Object state comparisons
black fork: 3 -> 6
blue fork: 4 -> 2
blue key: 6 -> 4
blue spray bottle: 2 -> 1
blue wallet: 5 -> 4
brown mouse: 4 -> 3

WORK TASK
Word for word, quote all of the data above.

EXERCISE OUTPUT
black fork: 3 -> 6
blue fork: 4 -> 2
blue key: 6 -> 4
blue spray bottle: 2 -> 1
blue wallet: 5 -> 4
brown mouse: 4 -> 3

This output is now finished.